> YOUR TASK: Go through the listing and set it down exactly, leaving out its pictures.
(DATA FOR ANALYSIS Opens)
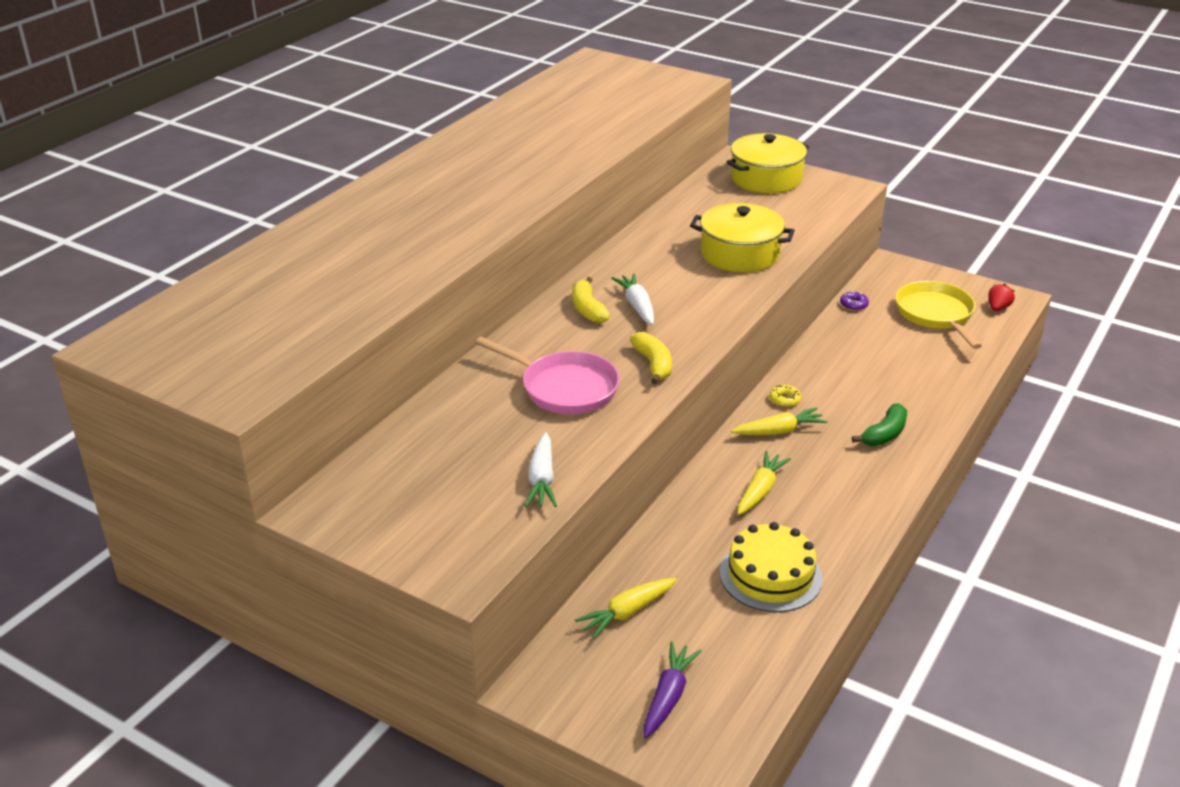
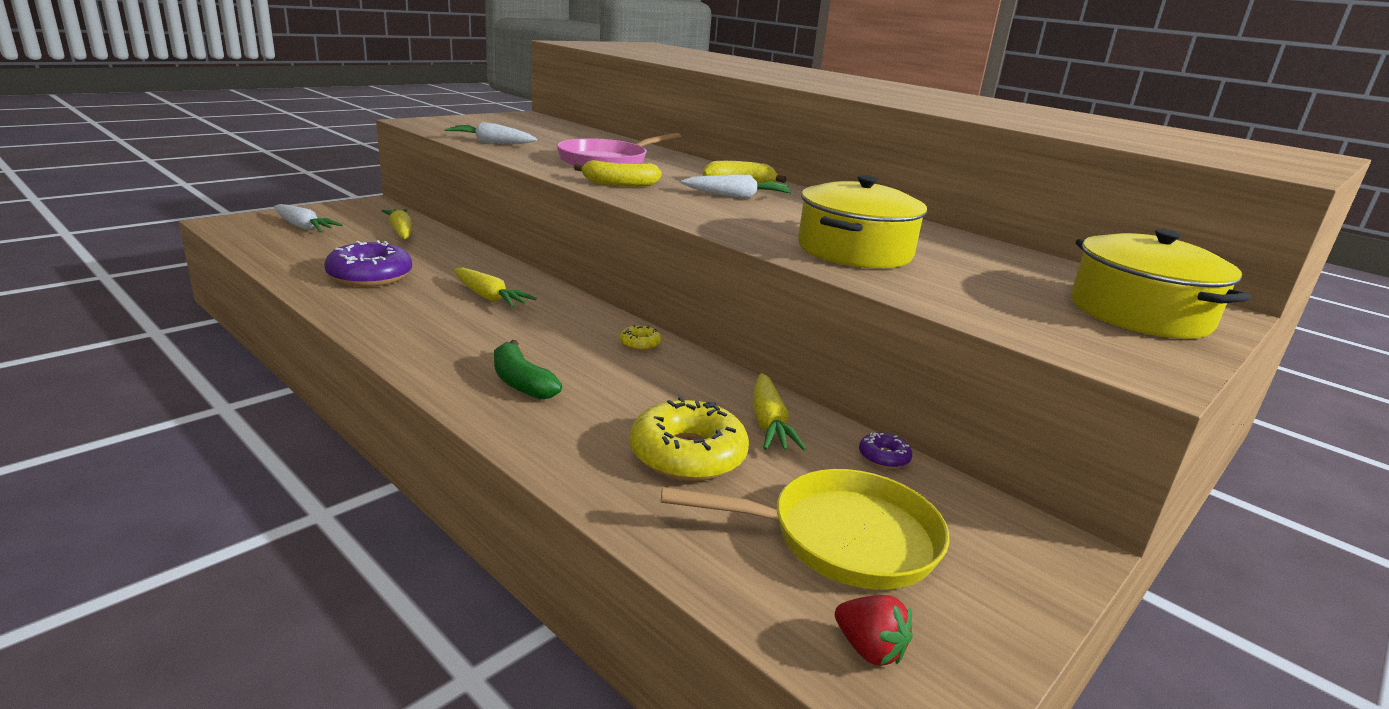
camera: 100 degrees right, 10 degrees down
(668, 696) = (303, 227): purple carrot -> white carrot
(770, 575) = (370, 276): yellow cake -> purple donut
(779, 431) = (580, 327): yellow carrot -> yellow carrot (769, 423)
(908, 361) = (687, 455): none -> yellow donut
(DATA FOR ANALYSIS Closes)
> RESULT FOR THIS EXERCISE:
camera: 100 degrees right, 10 degrees down
(668, 696) = (303, 227): purple carrot -> white carrot
(770, 575) = (370, 276): yellow cake -> purple donut
(779, 431) = (580, 327): yellow carrot -> yellow carrot (769, 423)
(908, 361) = (687, 455): none -> yellow donut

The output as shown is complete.